--- START ---

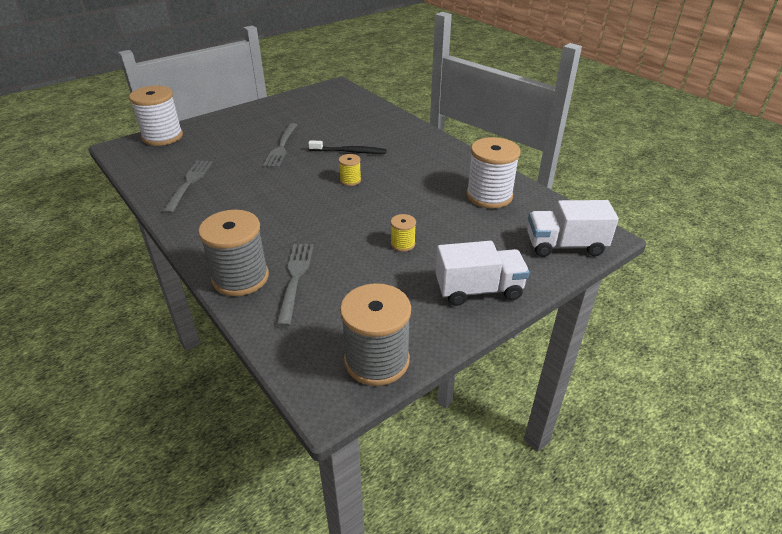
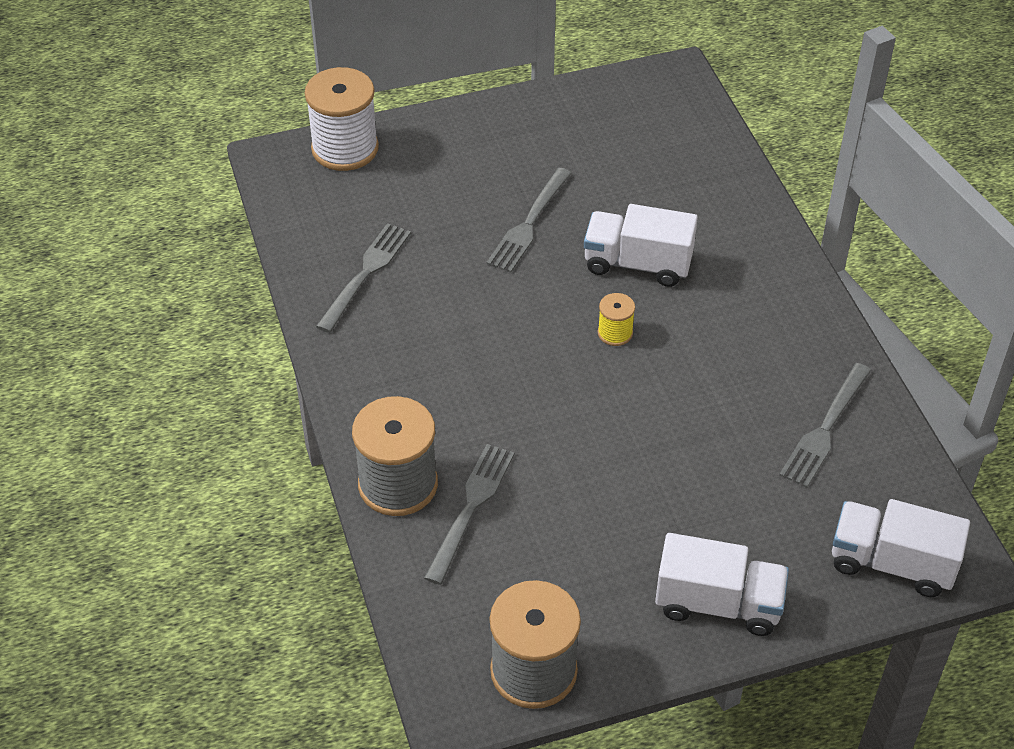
camera: 20 degrees right, 10 degrees up
(349, 152) = (637, 264): black toothbrush -> white truck
(402, 244) = (645, 489): yellow spool -> none
(489, 196) = (825, 428): white spool -> grey fork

--- END ---

Assignment → From the line containing "(402, 244) = (645, 489): yellow spool -> none" down to the final line of the data, write out every line exactly; both the first and last of these belong in your answer, and nothing else does.

Result of this task →
(402, 244) = (645, 489): yellow spool -> none
(489, 196) = (825, 428): white spool -> grey fork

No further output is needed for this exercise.